**ASSIGNED TASK**
Output, word for word, each line from the one with "orange heart [913,356,1005,426]" through the end of the listing below, excluding every picture.

**DATA**
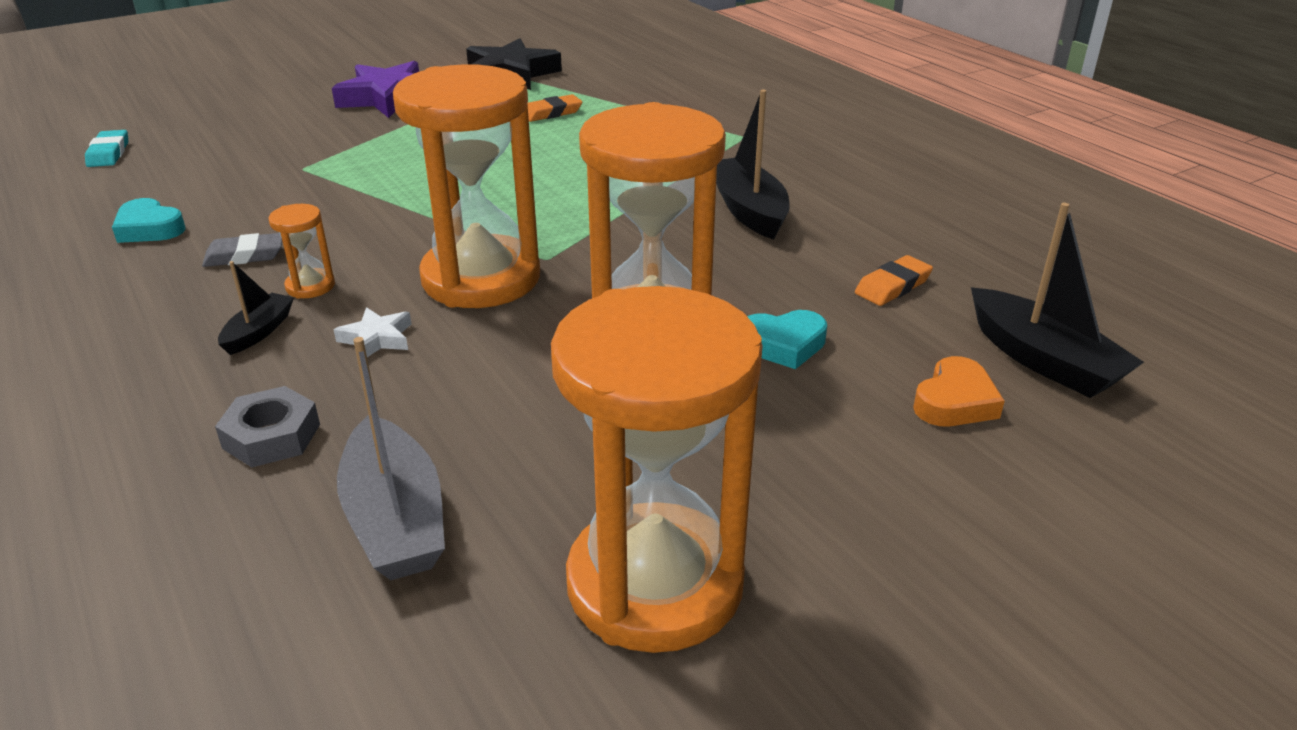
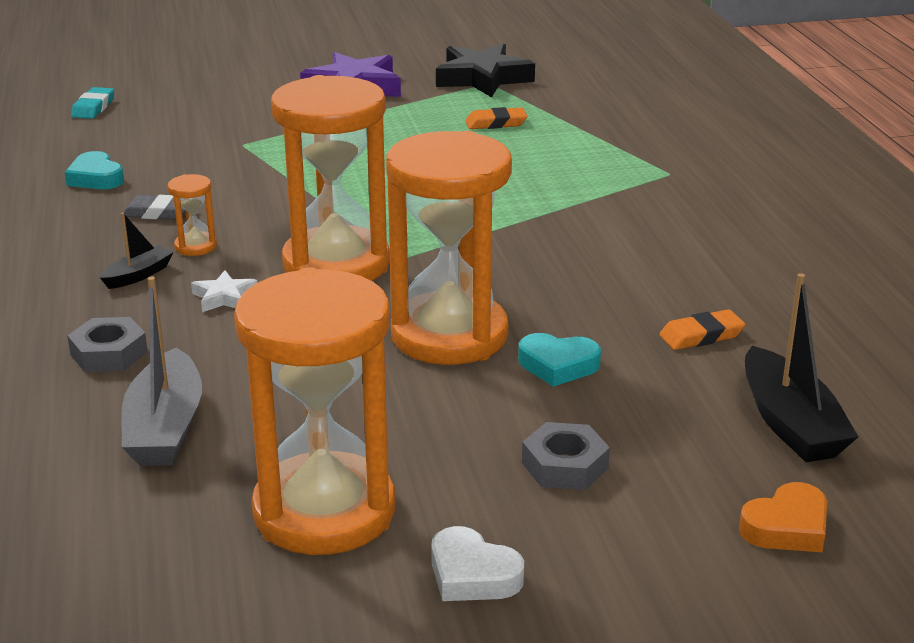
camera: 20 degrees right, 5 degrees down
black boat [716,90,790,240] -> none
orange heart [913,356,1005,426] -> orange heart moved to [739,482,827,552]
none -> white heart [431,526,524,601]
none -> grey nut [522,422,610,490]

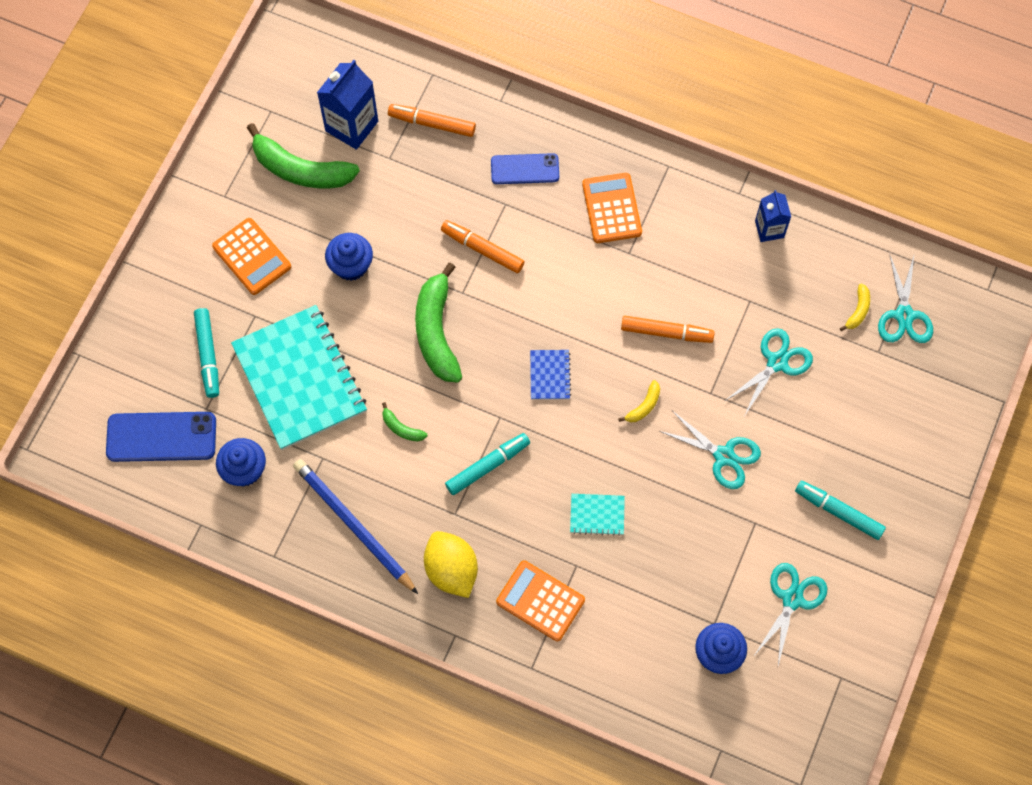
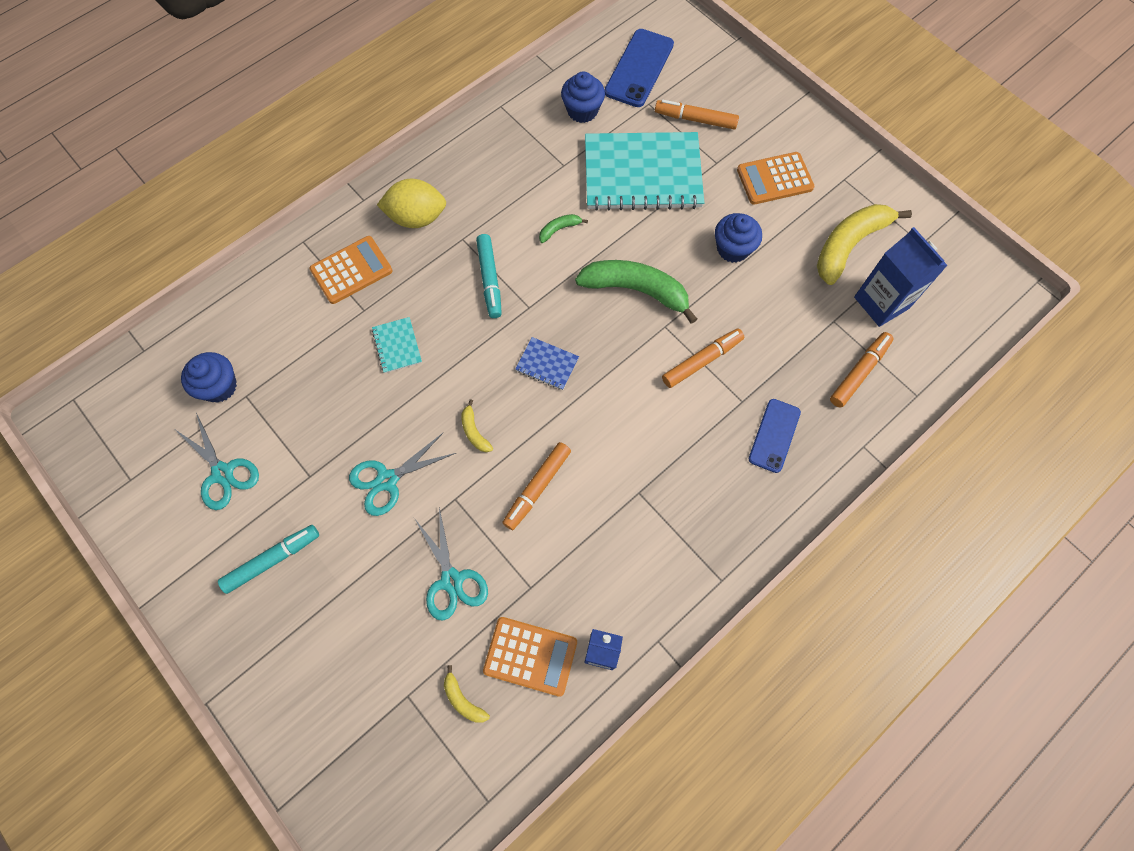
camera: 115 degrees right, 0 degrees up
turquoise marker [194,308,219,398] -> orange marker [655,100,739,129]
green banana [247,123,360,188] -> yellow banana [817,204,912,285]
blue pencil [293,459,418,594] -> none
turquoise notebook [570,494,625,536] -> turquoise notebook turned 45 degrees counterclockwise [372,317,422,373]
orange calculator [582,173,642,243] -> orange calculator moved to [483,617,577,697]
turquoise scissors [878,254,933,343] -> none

**WRITTEN SOLUTION**
orange heart [913,356,1005,426] -> orange heart moved to [739,482,827,552]
none -> white heart [431,526,524,601]
none -> grey nut [522,422,610,490]

camera: 115 degrees right, 0 degrees up
turquoise marker [194,308,219,398] -> orange marker [655,100,739,129]
green banana [247,123,360,188] -> yellow banana [817,204,912,285]
blue pencil [293,459,418,594] -> none
turquoise notebook [570,494,625,536] -> turquoise notebook turned 45 degrees counterclockwise [372,317,422,373]
orange calculator [582,173,642,243] -> orange calculator moved to [483,617,577,697]
turquoise scissors [878,254,933,343] -> none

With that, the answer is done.